DATA TO USE:
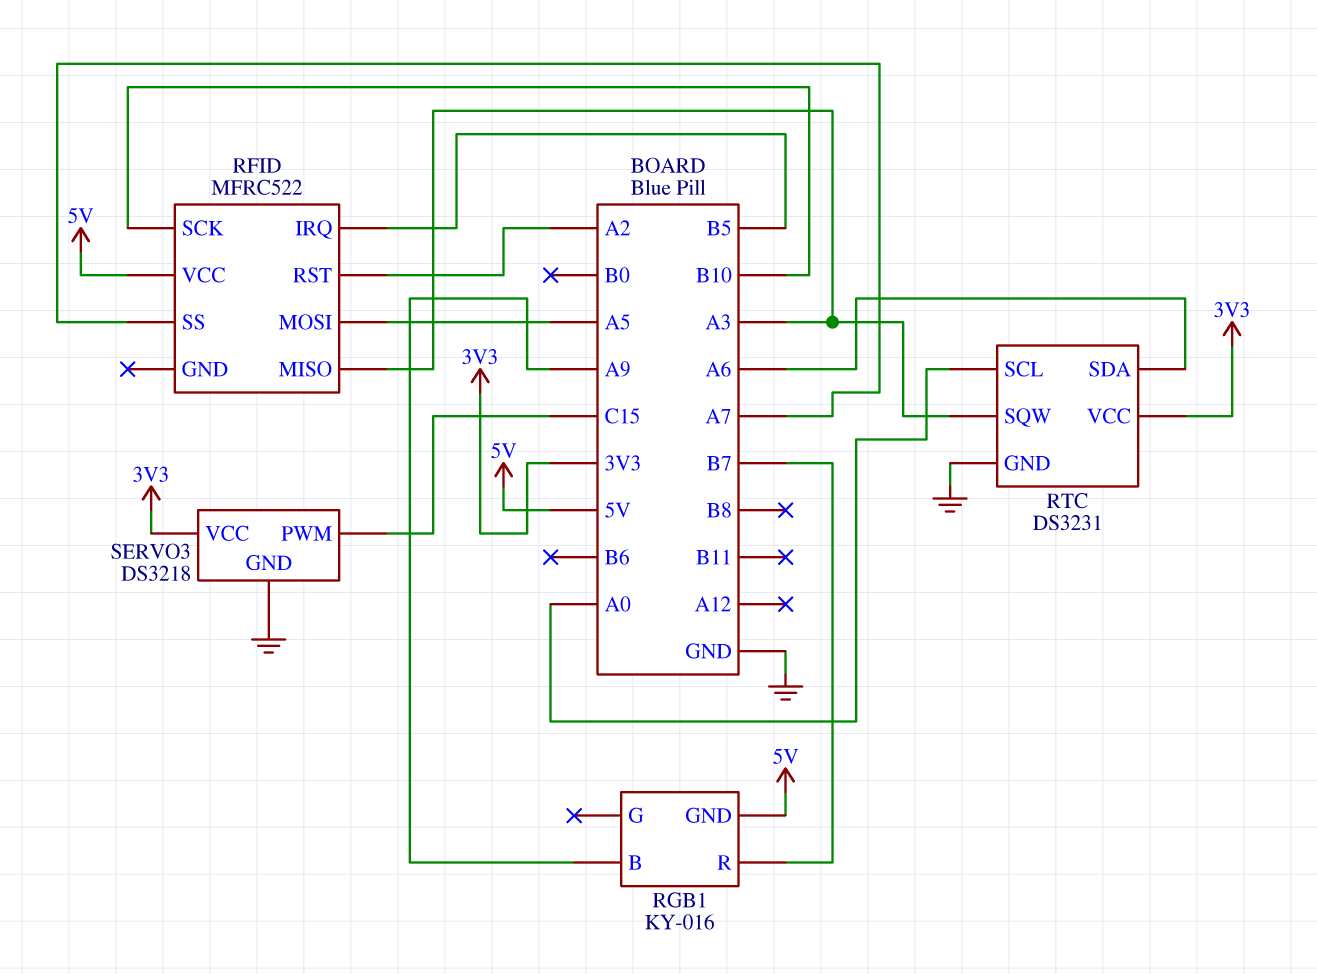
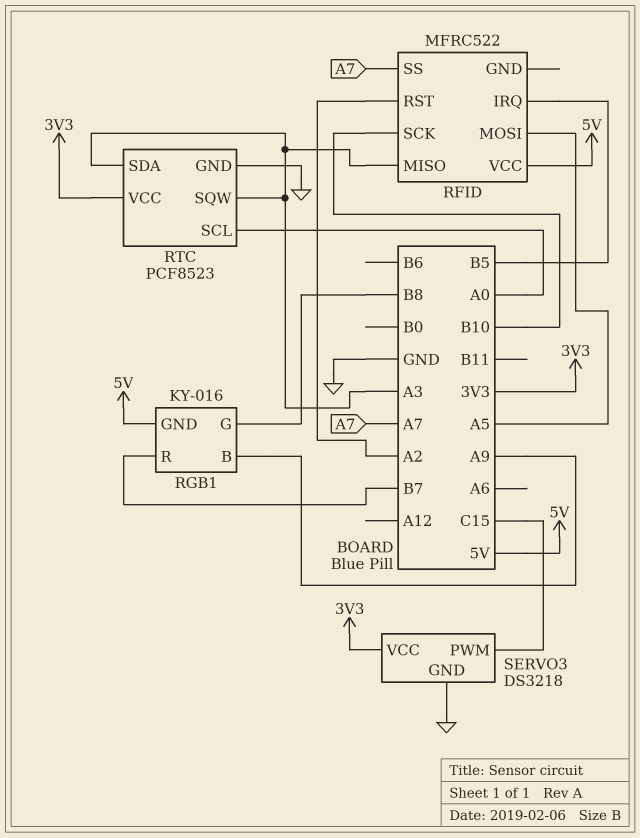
RGB1 pin G: none -> B8
RTC: DS3231 -> PCF8523
RTC pin SDA: A6 -> A3

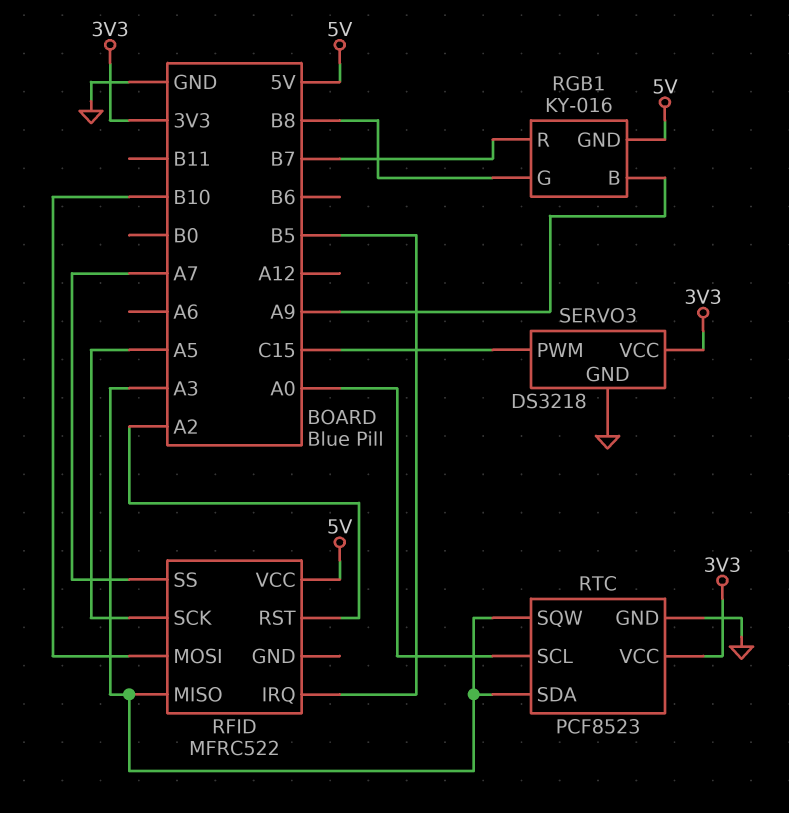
RFID pin MOSI: A5 -> B10
RFID pin SCK: B10 -> A5

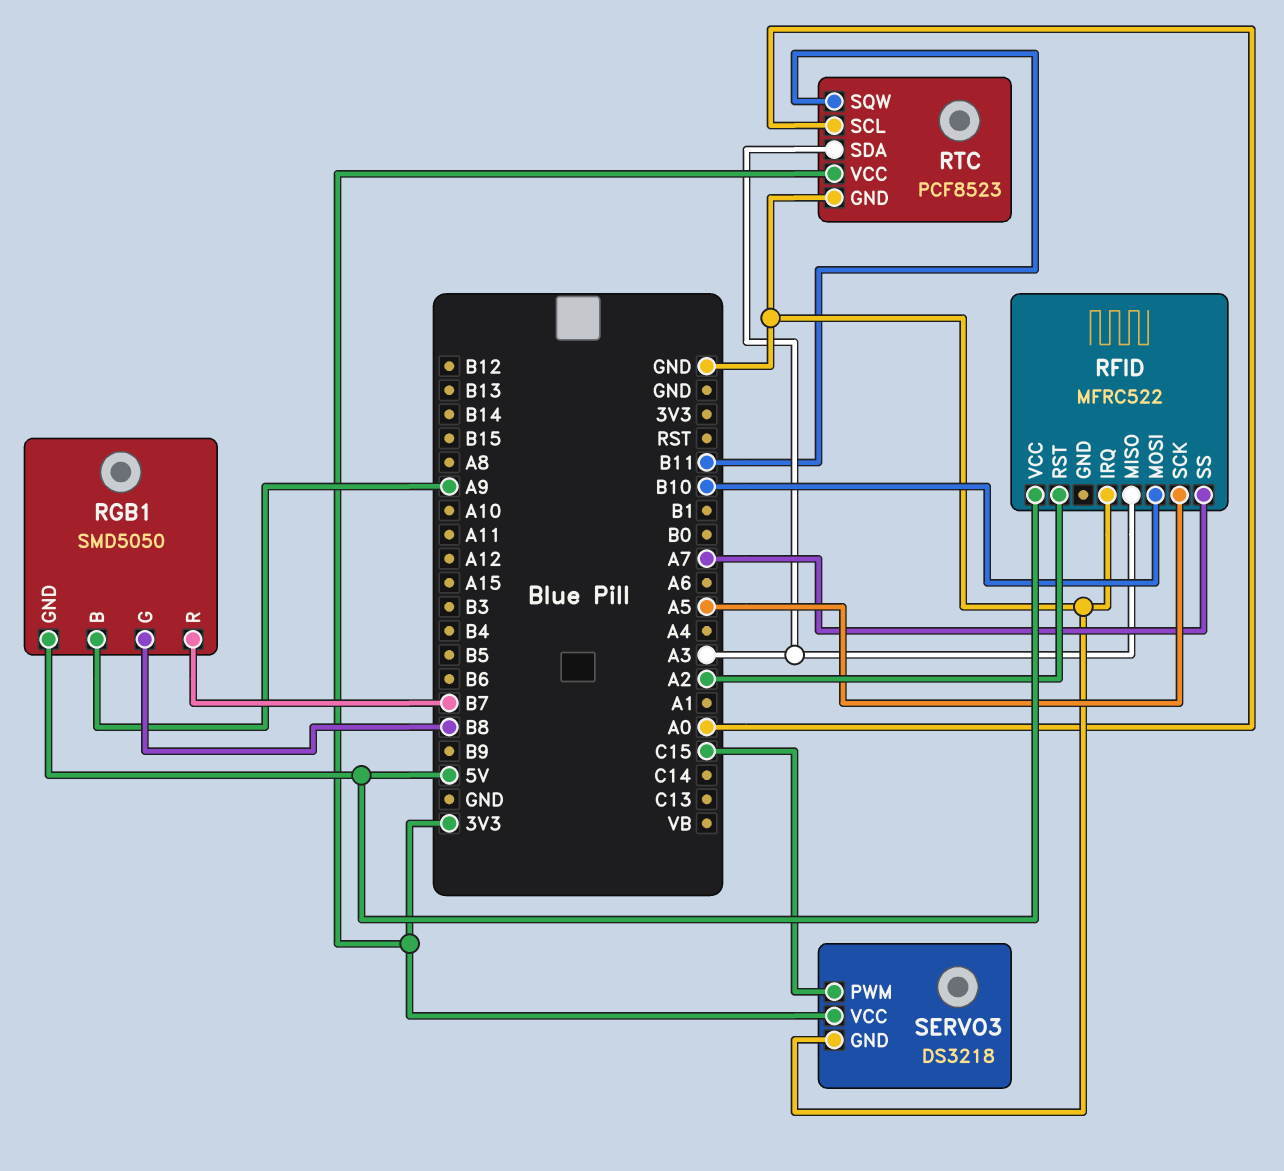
RFID pin IRQ: B5 -> GND
RGB1: KY-016 -> SMD5050
RTC pin SQW: A3 -> B11

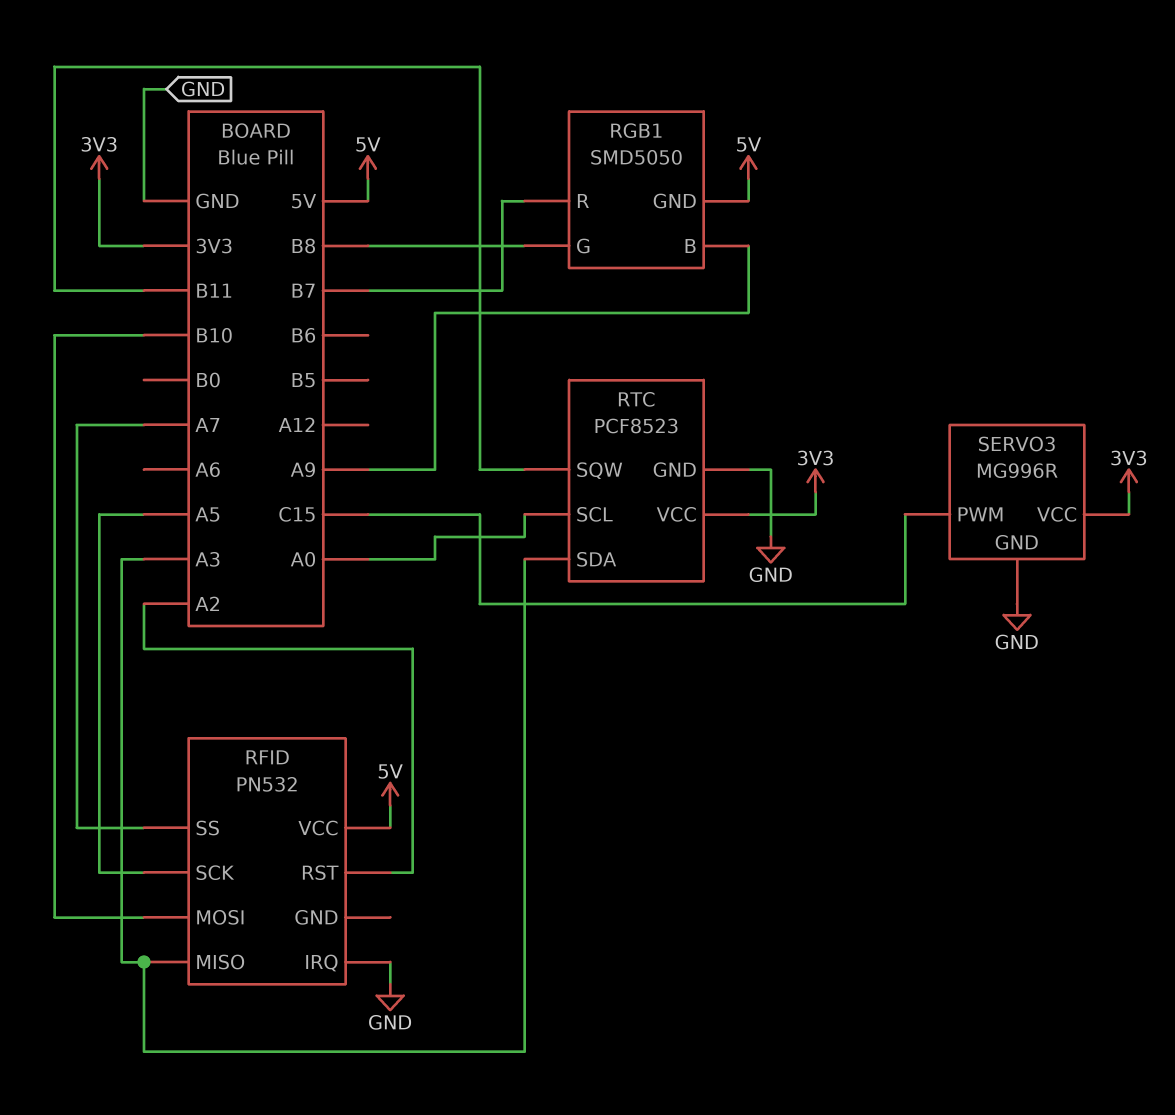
RFID: MFRC522 -> PN532
SERVO3: DS3218 -> MG996R

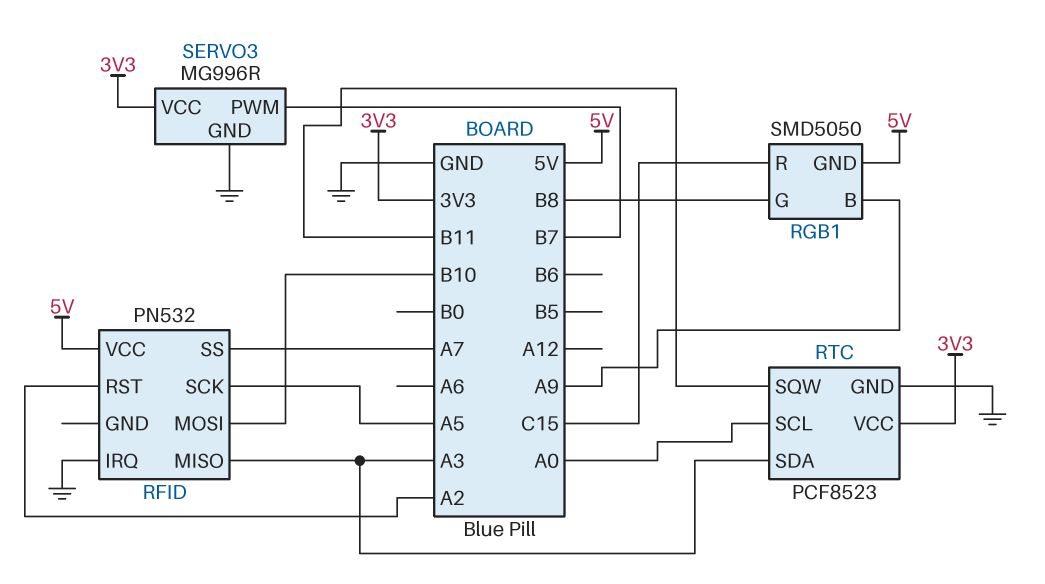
RGB1 pin R: B7 -> C15
SERVO3 pin PWM: C15 -> B7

EXERCISE REQUIREMENTS: Nothing but the lines from the line holding "SERVO3: DS3218 -> MG996R" through the last line of the entries above is to be reproduced, exactly and without pictures.

ANSWER TO THIS EXERCISE:
SERVO3: DS3218 -> MG996R

RGB1 pin R: B7 -> C15
SERVO3 pin PWM: C15 -> B7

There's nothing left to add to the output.